INSTRUCTIONS TO FOLLOW
Determine how many lines in the entries below include the word "green", and reply with that number alone.
*** Opening DATA UNDER STUDY ***
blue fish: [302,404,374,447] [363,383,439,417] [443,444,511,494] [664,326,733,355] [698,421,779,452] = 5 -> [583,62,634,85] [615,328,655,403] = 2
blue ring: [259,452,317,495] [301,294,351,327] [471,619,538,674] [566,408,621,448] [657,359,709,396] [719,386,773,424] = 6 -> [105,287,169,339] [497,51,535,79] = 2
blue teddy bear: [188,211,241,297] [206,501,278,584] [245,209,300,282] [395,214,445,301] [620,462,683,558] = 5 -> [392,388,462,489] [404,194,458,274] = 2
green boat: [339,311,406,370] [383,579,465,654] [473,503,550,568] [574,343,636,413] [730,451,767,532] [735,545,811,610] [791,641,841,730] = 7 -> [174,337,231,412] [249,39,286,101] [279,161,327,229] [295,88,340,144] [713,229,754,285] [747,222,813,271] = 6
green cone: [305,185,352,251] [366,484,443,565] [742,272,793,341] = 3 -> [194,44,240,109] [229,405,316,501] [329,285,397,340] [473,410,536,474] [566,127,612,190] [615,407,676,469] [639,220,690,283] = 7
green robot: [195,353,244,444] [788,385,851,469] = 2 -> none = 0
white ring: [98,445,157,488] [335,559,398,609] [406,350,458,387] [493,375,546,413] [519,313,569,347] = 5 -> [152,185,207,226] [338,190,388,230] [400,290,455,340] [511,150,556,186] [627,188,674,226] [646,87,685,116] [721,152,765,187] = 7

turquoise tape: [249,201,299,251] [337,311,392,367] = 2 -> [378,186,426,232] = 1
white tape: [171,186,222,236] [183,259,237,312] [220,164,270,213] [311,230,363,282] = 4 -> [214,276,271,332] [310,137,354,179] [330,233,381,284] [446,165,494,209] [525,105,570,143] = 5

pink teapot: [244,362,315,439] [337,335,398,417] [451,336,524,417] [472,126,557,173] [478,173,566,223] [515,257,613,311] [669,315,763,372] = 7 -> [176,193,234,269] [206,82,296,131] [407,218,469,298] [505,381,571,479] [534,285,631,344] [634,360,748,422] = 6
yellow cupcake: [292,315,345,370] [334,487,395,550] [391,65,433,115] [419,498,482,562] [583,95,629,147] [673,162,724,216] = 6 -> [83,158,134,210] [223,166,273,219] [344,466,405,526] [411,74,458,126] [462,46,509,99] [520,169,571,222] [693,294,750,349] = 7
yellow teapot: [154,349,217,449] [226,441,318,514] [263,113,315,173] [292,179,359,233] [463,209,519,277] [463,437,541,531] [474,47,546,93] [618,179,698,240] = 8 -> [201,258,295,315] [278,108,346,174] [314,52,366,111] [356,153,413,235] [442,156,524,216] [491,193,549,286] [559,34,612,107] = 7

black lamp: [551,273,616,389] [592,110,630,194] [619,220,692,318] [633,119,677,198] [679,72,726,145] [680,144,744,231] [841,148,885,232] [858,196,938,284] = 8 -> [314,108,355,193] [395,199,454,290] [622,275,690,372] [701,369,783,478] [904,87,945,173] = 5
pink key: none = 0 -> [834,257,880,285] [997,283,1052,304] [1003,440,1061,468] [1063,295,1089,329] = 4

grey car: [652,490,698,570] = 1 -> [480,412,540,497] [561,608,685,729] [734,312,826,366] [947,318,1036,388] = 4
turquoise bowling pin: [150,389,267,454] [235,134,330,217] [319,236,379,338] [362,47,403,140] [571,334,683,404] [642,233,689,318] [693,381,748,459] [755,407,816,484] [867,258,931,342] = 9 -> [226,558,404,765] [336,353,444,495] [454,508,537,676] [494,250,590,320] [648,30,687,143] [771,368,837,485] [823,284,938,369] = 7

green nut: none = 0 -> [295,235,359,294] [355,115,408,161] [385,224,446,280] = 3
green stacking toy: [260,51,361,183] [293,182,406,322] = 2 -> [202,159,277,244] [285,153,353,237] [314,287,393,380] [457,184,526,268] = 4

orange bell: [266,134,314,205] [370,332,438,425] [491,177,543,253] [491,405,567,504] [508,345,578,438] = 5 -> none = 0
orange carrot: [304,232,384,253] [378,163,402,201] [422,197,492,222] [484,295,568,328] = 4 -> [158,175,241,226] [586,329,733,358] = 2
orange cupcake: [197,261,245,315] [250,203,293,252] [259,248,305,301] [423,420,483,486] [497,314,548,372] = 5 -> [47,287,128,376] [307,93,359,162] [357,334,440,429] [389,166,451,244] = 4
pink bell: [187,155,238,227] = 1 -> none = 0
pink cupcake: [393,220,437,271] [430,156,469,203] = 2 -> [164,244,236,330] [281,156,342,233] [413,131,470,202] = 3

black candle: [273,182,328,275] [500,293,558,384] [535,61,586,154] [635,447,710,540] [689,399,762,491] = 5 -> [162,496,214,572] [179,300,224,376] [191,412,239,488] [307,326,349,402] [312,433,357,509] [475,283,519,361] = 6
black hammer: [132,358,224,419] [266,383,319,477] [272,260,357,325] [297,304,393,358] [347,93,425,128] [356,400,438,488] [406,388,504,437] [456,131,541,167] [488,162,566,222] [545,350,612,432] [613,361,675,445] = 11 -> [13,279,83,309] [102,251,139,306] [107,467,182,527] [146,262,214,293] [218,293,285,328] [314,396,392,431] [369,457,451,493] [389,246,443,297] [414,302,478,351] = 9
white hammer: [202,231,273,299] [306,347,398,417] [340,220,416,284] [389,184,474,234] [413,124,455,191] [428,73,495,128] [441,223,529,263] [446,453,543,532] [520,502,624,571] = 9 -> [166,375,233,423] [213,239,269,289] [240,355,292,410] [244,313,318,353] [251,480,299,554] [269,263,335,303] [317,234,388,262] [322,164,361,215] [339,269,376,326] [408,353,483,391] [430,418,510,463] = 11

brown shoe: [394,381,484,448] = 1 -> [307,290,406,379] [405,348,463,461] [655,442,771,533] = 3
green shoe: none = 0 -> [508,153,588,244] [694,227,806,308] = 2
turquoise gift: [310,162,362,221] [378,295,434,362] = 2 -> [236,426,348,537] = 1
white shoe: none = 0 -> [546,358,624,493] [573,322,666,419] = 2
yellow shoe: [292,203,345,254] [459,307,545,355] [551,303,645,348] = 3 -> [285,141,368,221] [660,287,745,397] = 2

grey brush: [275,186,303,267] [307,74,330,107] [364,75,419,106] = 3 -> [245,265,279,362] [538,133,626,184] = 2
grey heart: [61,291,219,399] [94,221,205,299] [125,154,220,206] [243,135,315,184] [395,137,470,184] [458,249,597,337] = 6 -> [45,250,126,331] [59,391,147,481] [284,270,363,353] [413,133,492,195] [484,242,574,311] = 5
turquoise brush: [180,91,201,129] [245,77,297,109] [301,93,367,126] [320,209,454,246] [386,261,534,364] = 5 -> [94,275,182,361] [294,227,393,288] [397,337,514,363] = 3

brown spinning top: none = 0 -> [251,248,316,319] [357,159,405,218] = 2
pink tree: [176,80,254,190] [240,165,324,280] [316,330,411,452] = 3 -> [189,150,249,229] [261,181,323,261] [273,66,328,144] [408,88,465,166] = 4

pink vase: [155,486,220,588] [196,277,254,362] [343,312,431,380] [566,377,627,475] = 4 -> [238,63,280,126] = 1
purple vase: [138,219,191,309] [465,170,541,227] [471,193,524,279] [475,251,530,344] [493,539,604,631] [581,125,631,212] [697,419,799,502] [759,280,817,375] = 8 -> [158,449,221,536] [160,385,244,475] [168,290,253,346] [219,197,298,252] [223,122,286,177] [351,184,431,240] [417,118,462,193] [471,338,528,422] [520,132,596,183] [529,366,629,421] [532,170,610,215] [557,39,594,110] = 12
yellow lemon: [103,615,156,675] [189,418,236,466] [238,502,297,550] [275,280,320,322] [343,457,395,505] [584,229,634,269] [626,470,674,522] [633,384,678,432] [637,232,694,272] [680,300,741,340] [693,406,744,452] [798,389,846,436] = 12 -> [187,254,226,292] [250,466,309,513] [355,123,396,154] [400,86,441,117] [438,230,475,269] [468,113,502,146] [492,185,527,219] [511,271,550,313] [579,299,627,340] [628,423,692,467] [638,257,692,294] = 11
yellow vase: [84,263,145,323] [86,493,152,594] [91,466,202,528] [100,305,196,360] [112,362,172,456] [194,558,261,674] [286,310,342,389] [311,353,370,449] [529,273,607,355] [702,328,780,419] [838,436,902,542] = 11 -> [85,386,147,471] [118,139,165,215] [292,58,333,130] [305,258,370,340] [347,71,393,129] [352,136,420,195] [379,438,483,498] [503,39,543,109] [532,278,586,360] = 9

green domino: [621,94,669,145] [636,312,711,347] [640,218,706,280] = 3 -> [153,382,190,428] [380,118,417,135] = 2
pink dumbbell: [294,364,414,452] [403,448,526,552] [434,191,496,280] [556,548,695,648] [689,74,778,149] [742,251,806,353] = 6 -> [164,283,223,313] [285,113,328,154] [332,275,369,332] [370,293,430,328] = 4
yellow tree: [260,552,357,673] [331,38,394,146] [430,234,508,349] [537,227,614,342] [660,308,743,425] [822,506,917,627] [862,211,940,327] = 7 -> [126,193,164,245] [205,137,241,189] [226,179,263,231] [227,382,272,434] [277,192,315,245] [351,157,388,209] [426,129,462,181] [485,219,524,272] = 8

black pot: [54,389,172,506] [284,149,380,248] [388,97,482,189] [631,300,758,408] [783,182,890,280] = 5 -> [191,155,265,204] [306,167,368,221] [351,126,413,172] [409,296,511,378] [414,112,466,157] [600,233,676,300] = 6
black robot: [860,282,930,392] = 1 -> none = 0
*** Closing DATA UNDER STUDY ***
COMPLETED EXERCISE
7